▶ _DATA SECTION_
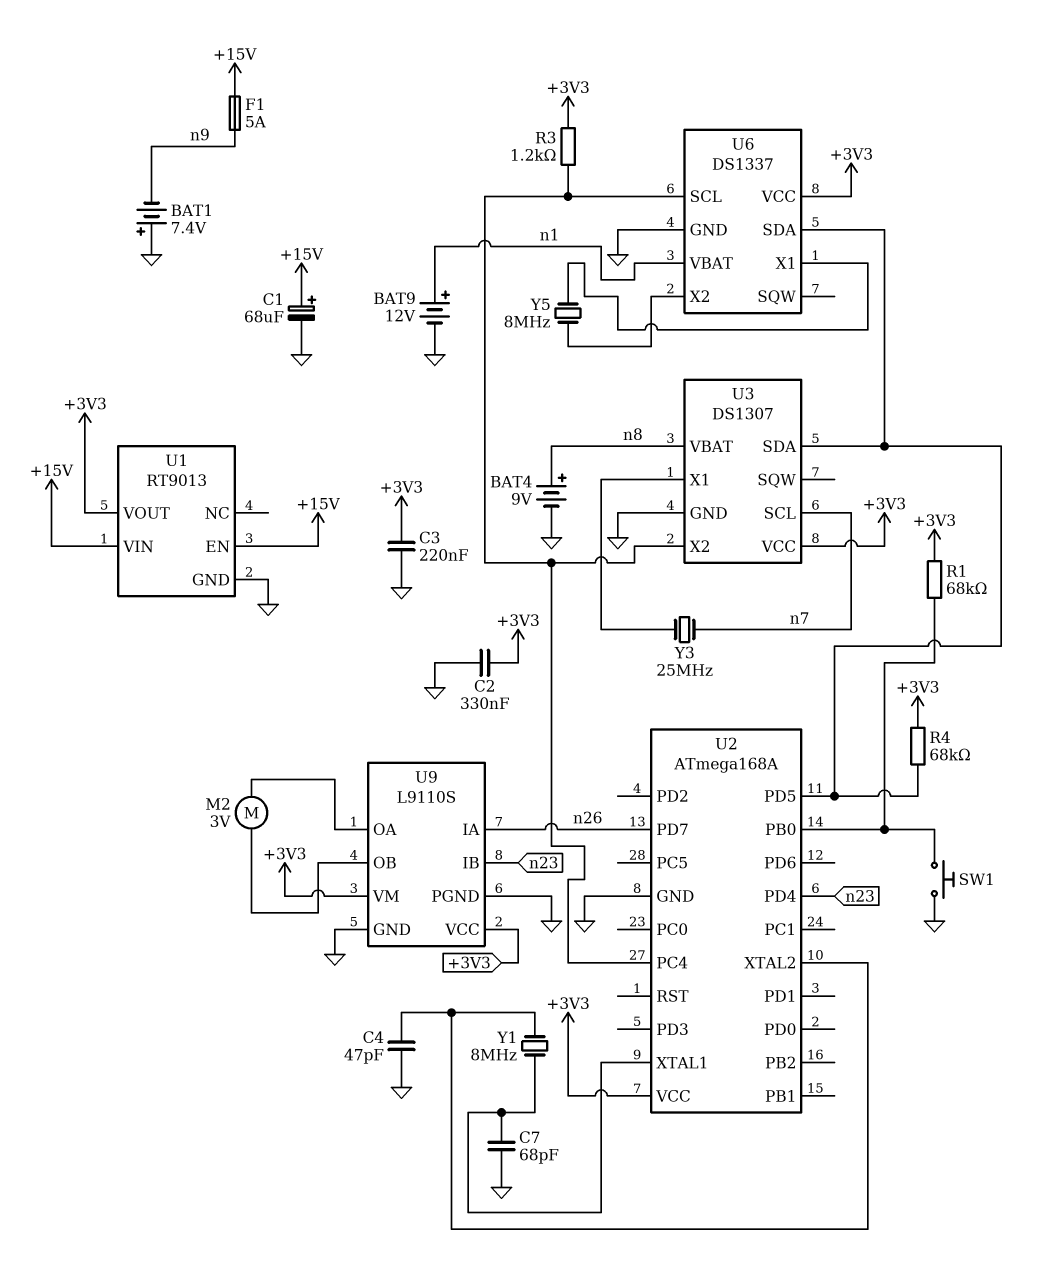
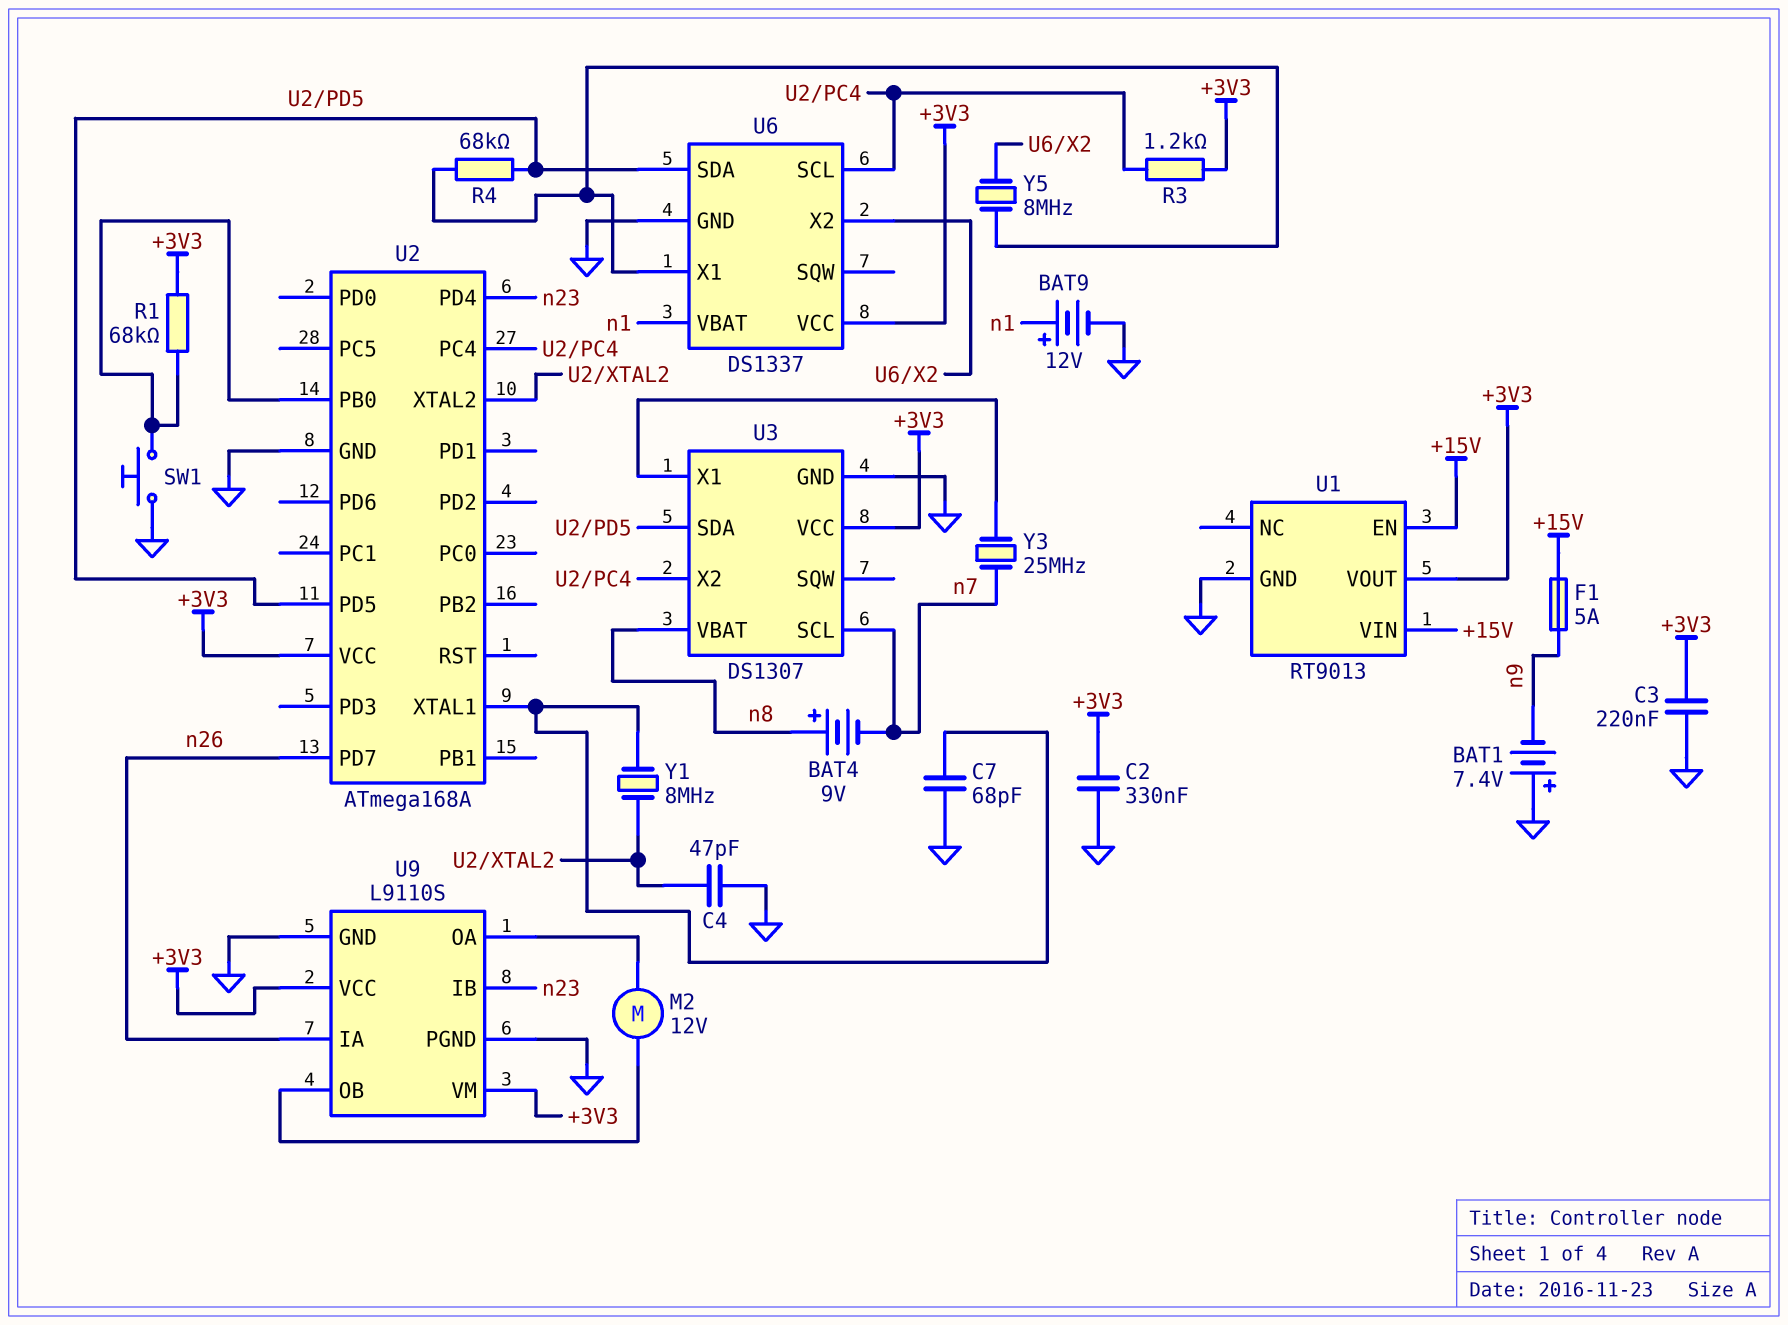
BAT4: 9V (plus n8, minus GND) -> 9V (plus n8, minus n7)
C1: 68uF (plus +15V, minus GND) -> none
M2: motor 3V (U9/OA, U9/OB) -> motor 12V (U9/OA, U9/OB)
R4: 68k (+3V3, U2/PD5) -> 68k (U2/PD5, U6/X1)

* * *

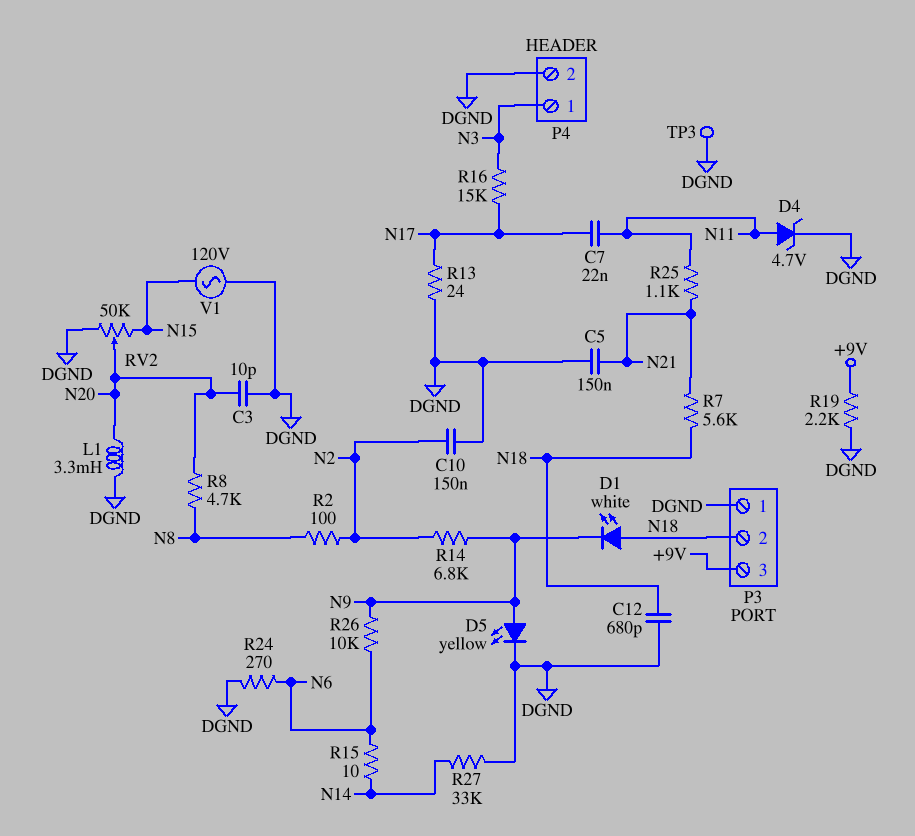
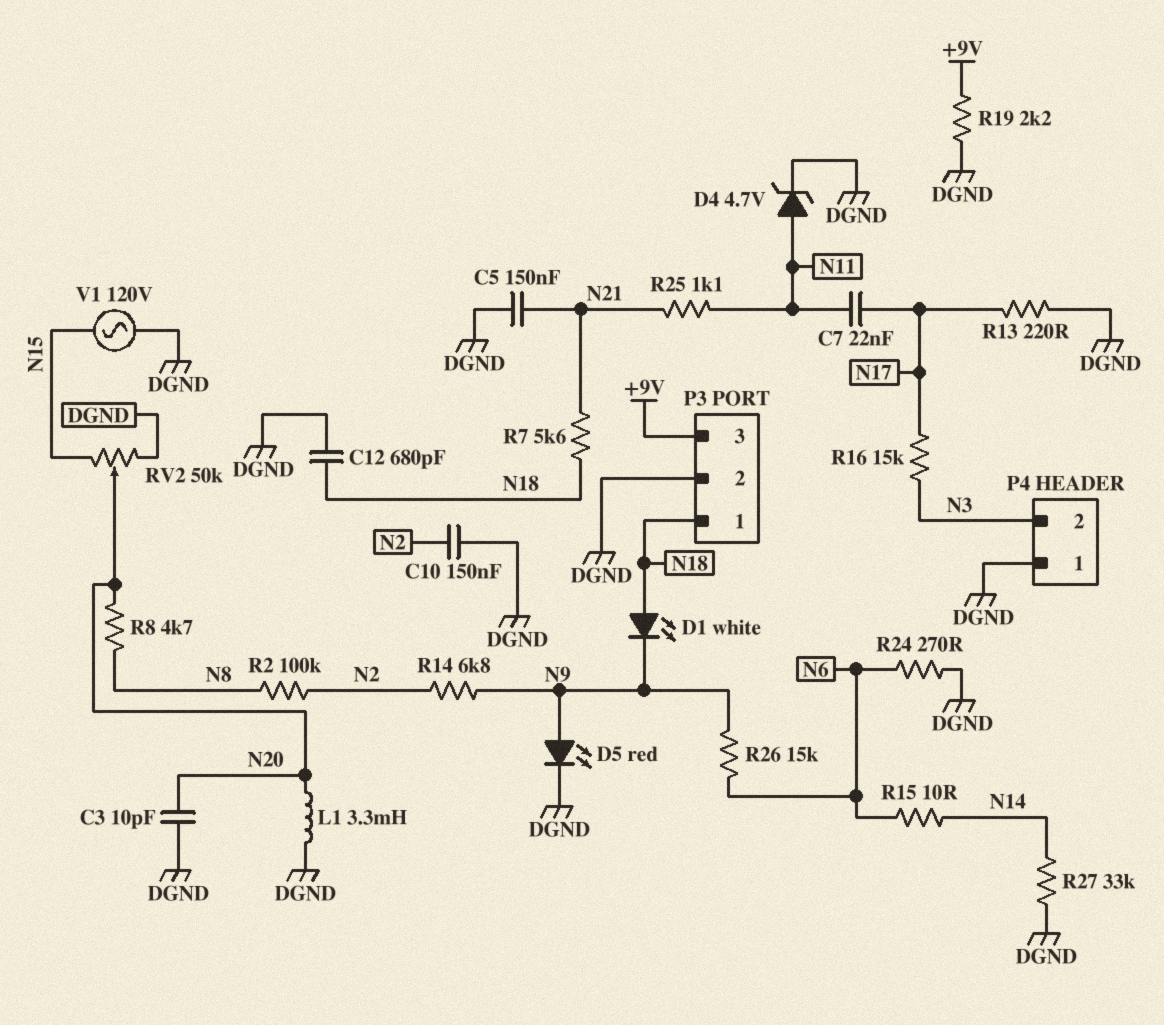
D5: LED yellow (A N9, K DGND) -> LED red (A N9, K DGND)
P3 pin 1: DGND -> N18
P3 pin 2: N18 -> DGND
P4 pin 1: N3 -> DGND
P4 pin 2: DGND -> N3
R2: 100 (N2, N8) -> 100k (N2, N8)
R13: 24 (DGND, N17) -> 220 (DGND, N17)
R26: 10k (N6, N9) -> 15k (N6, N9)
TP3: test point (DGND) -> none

...

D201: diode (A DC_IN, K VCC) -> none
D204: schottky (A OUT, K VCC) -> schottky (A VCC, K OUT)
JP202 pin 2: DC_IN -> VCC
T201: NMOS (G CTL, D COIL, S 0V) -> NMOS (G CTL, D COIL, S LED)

▶ _REQUIRED ACTION_
Set down again, word for word, the stretch of records from the line with "BAT4: 9V (plus" to the line with "R4: 68k (+3V3, U2/PD5) -> 68k (U2/PD5, U6/X1)", both of those lines included.

▶ _WRITTEN REPLY_
BAT4: 9V (plus n8, minus GND) -> 9V (plus n8, minus n7)
C1: 68uF (plus +15V, minus GND) -> none
M2: motor 3V (U9/OA, U9/OB) -> motor 12V (U9/OA, U9/OB)
R4: 68k (+3V3, U2/PD5) -> 68k (U2/PD5, U6/X1)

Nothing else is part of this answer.